Reproduce the lines of the items below, starting at the line that contains "thought [701, 808]" and stopping after the line that contains "respirators (180, 565)". Leave the pictures out of your answer.
--- start Data supplied ---
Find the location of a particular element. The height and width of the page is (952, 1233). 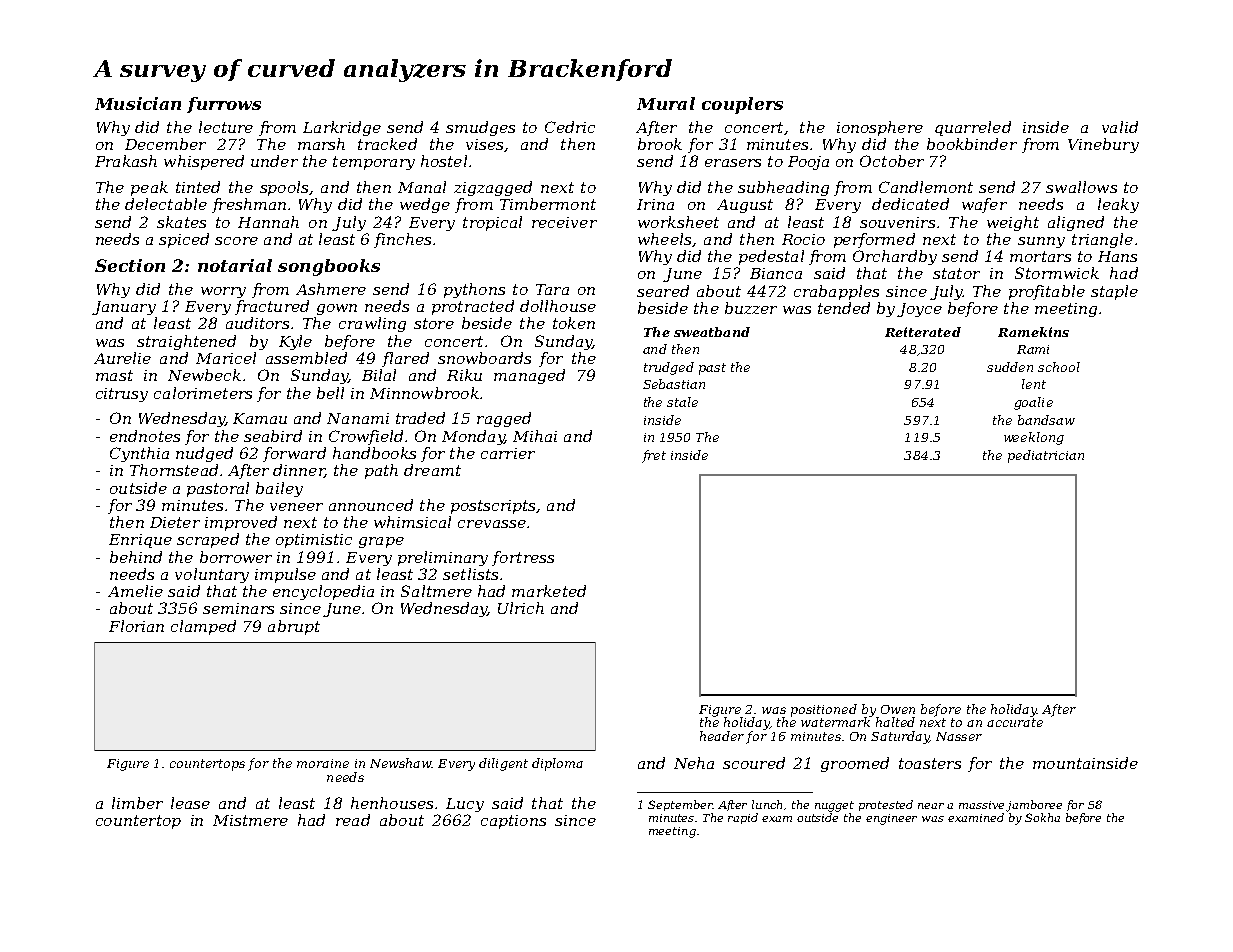

pediatrician is located at coordinates (1046, 456).
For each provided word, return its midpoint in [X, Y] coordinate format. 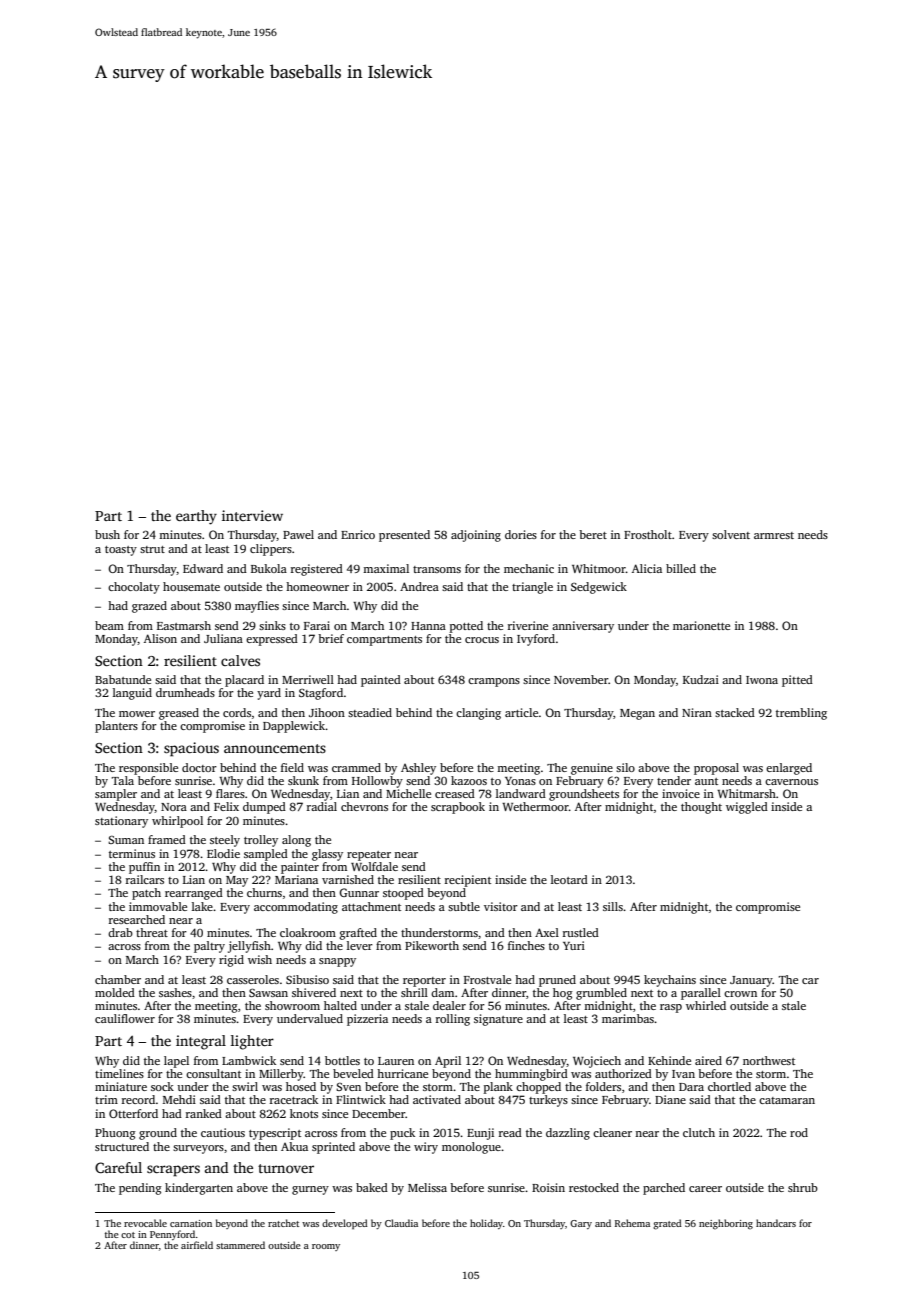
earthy [196, 517]
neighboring [726, 1224]
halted [340, 1005]
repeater [369, 856]
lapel [176, 1062]
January [751, 981]
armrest [774, 535]
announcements [275, 748]
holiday [486, 1224]
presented [404, 536]
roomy [326, 1247]
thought [701, 808]
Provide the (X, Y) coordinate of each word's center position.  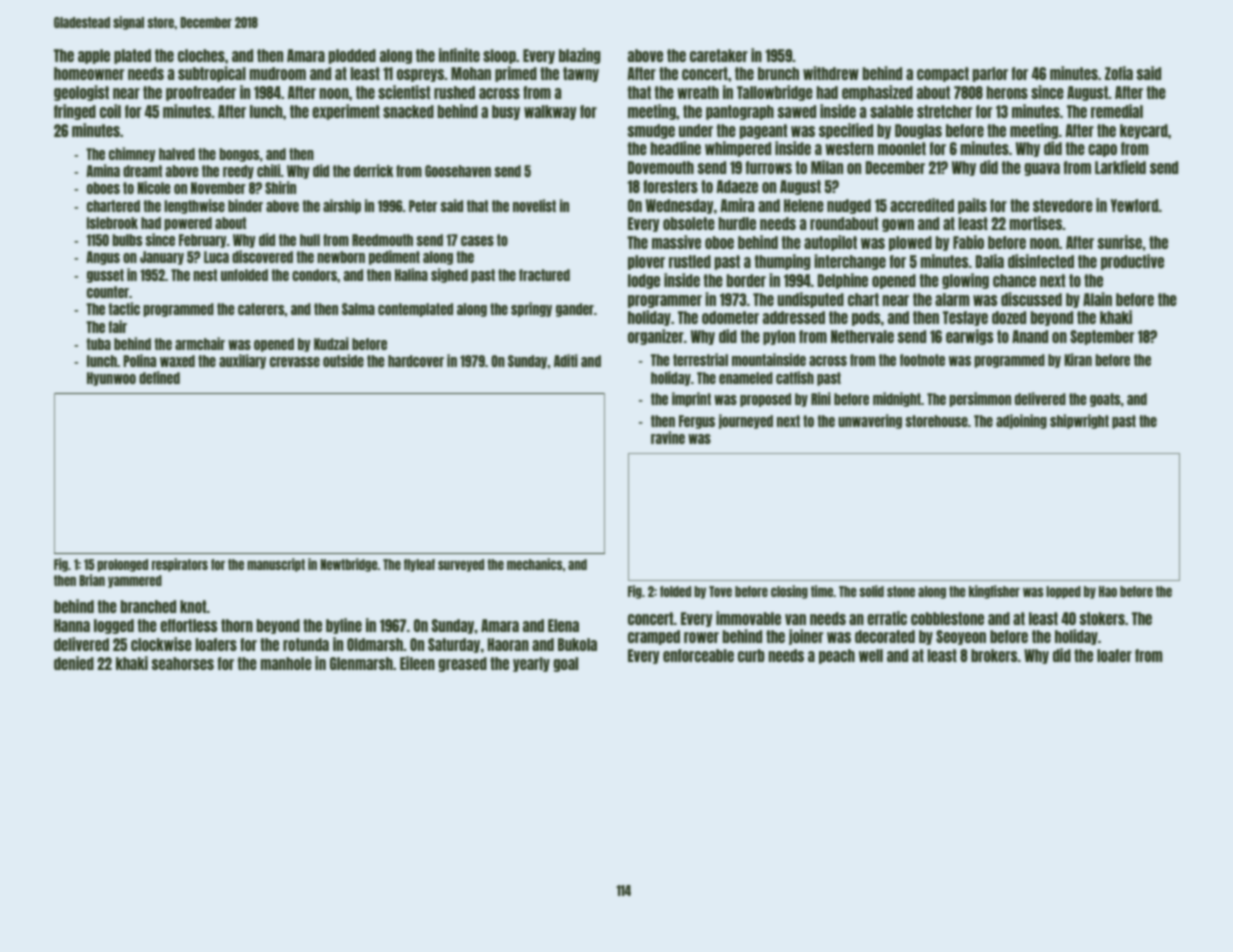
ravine (668, 437)
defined (159, 377)
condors (314, 275)
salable (891, 111)
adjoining (1021, 421)
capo (1102, 150)
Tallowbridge (775, 93)
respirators (180, 565)
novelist (534, 205)
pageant (763, 131)
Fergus (697, 422)
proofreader (201, 93)
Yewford (1134, 205)
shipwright (1079, 421)
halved (177, 154)
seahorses (183, 663)
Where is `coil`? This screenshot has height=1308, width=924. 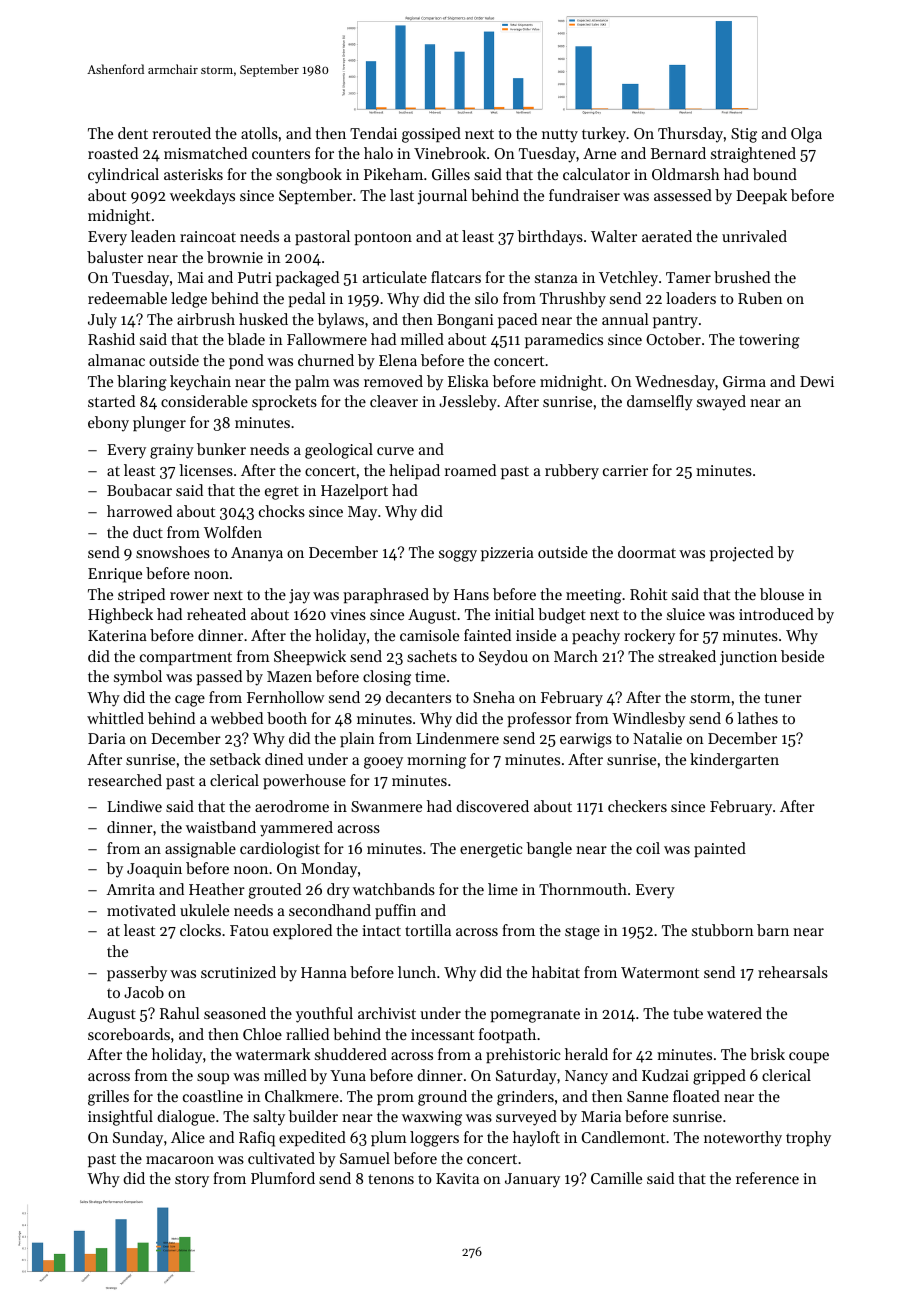 coil is located at coordinates (648, 848).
--- end Data supplied ---
**Task solution**.
thought [701, 808]
Provide the (X, Y) coordinate of each word's center position.  
ravine (668, 437)
defined (159, 377)
condors (314, 275)
salable (891, 111)
adjoining (1021, 421)
capo (1102, 150)
Tallowbridge (775, 93)
respirators (180, 565)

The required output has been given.